====== Entries supplied ======
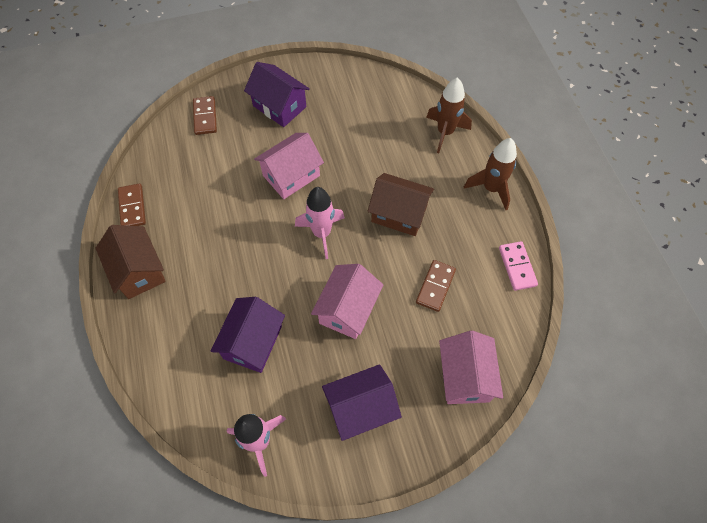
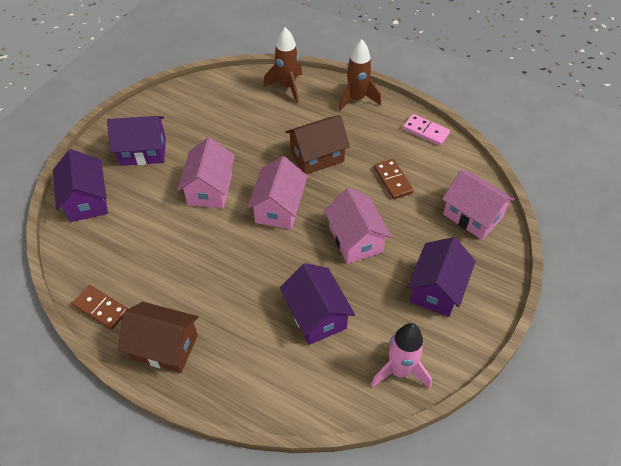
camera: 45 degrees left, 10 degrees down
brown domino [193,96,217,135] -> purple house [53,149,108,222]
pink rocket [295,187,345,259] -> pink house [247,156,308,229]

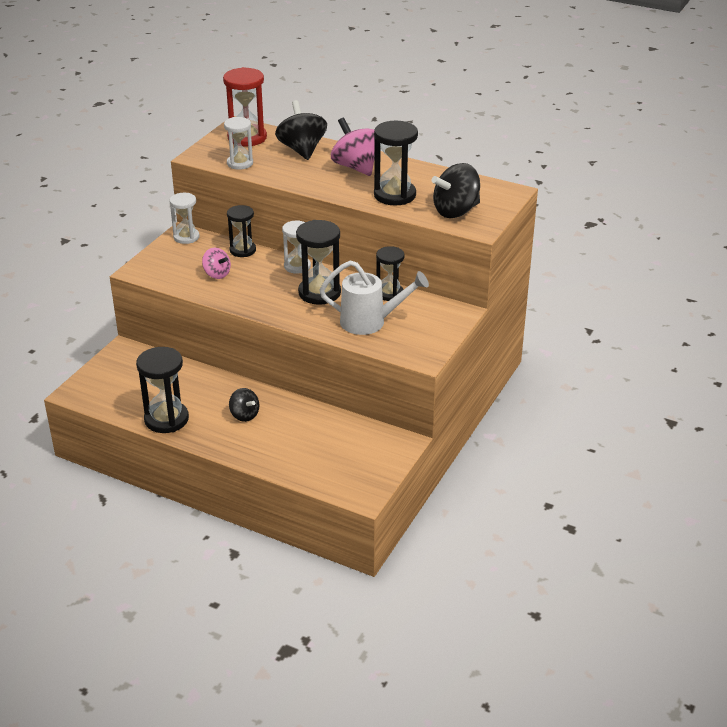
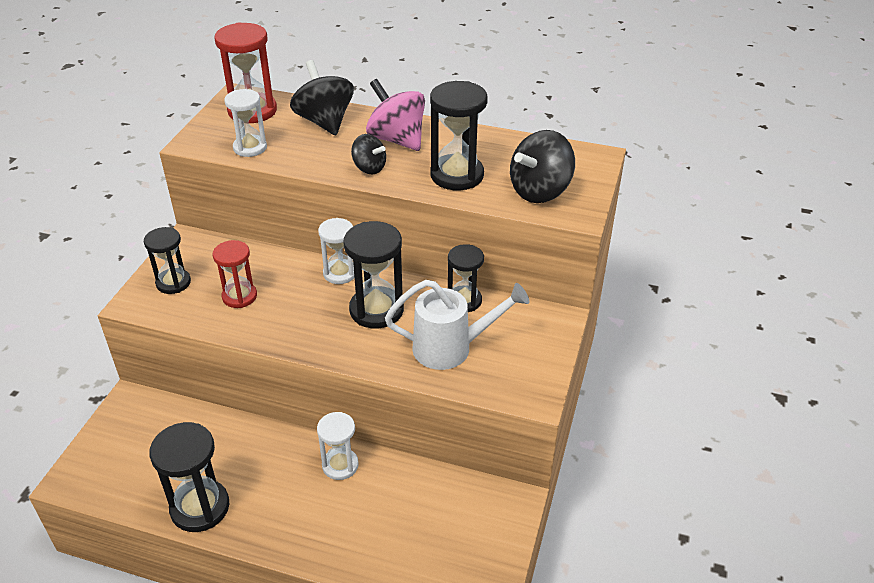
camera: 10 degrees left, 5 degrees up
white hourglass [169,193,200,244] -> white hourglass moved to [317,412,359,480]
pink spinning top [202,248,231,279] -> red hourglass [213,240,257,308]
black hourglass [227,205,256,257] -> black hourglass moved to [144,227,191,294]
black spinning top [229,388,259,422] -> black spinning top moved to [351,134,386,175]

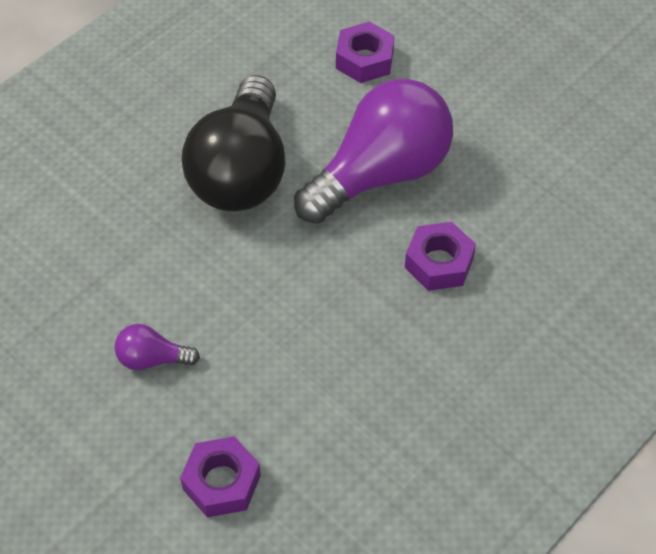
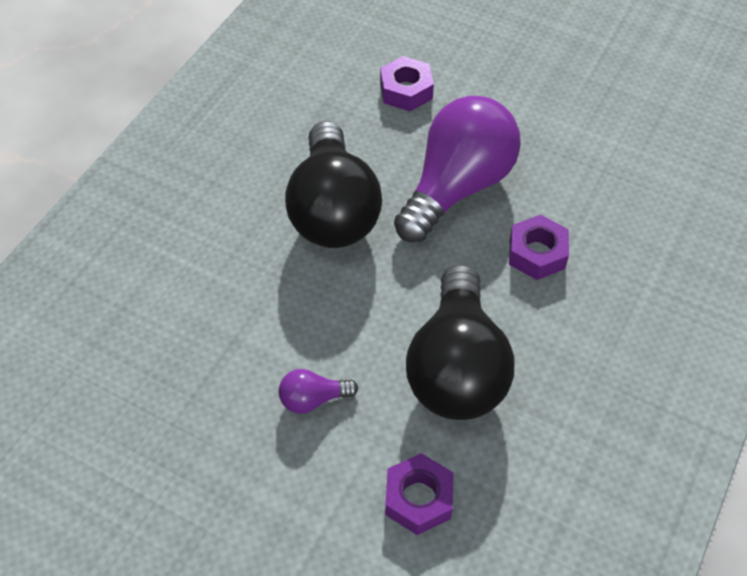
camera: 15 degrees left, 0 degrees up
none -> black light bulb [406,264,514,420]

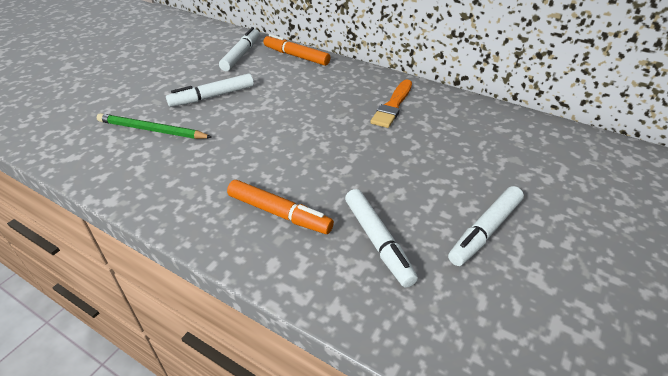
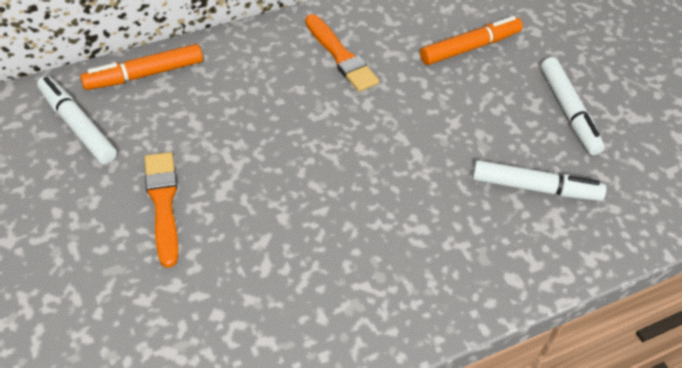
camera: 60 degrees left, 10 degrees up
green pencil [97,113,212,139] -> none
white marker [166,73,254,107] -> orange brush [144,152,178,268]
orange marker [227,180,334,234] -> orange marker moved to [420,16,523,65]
======
====== Entries supplied ======
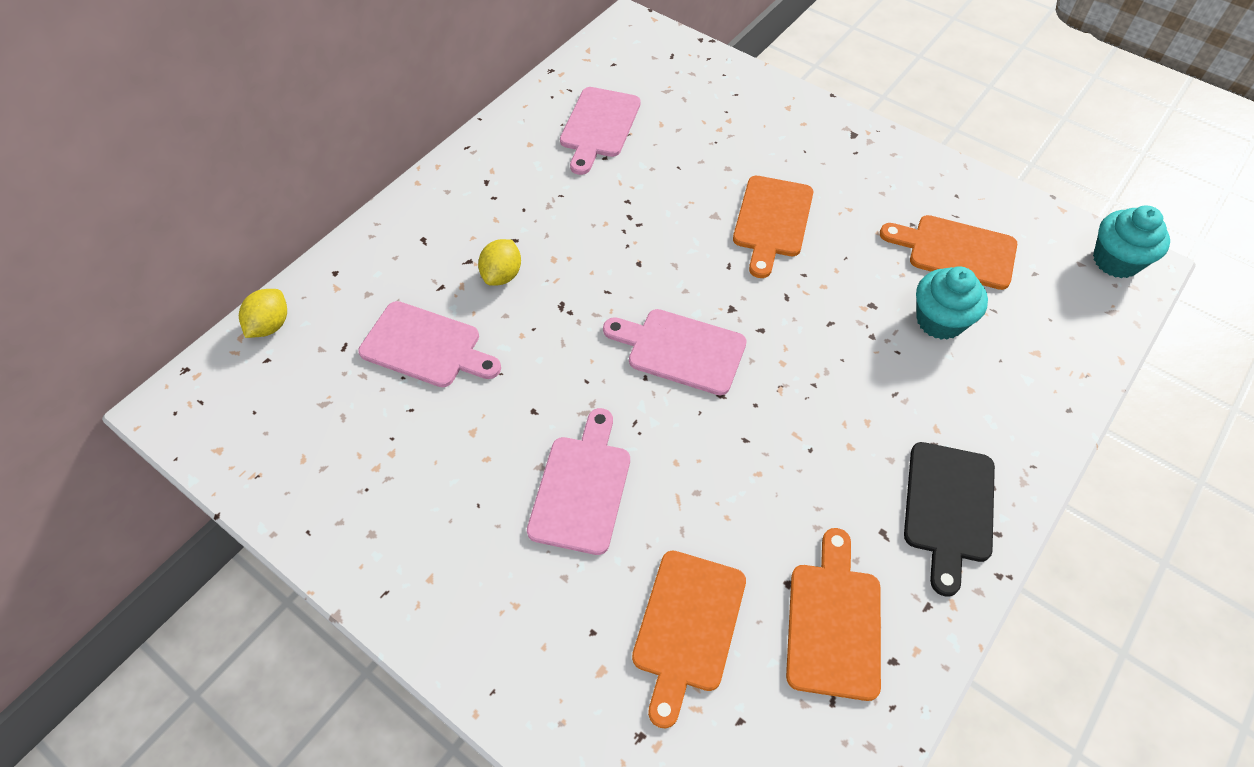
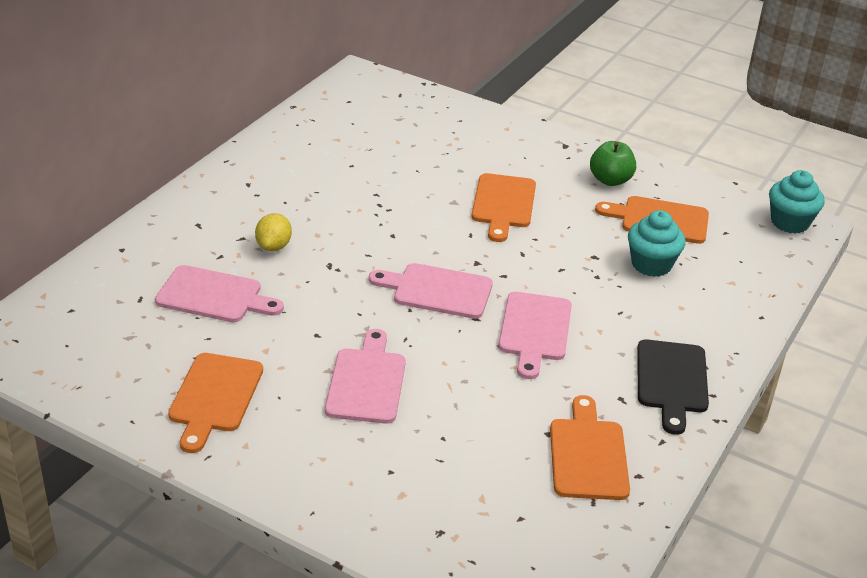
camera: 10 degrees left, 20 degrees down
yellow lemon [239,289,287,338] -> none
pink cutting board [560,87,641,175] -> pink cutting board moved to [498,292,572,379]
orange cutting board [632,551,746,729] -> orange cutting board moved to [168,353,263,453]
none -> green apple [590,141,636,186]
======
====== Entries supplied ======
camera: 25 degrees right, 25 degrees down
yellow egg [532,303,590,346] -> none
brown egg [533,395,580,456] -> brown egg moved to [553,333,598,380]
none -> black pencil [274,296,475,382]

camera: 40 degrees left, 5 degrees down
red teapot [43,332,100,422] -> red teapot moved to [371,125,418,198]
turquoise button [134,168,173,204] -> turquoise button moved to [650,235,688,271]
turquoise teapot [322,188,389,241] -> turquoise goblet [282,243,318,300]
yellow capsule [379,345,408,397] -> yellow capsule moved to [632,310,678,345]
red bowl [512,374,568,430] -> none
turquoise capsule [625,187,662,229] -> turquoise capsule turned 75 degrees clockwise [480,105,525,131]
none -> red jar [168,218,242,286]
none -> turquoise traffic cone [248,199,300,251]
======
**Work instruction:** Where a picture appears in the records above, omit it, and transcribe exactly the stretch of lines from the one with "camera: 45 degrees left, 10 degrees down" through the one with "orange marker [227,180,334,234]".

**Answer section:**
camera: 45 degrees left, 10 degrees down
brown domino [193,96,217,135] -> purple house [53,149,108,222]
pink rocket [295,187,345,259] -> pink house [247,156,308,229]

camera: 10 degrees left, 5 degrees up
white hourglass [169,193,200,244] -> white hourglass moved to [317,412,359,480]
pink spinning top [202,248,231,279] -> red hourglass [213,240,257,308]
black hourglass [227,205,256,257] -> black hourglass moved to [144,227,191,294]
black spinning top [229,388,259,422] -> black spinning top moved to [351,134,386,175]

camera: 15 degrees left, 0 degrees up
none -> black light bulb [406,264,514,420]

camera: 60 degrees left, 10 degrees up
green pencil [97,113,212,139] -> none
white marker [166,73,254,107] -> orange brush [144,152,178,268]
orange marker [227,180,334,234] -> orange marker moved to [420,16,523,65]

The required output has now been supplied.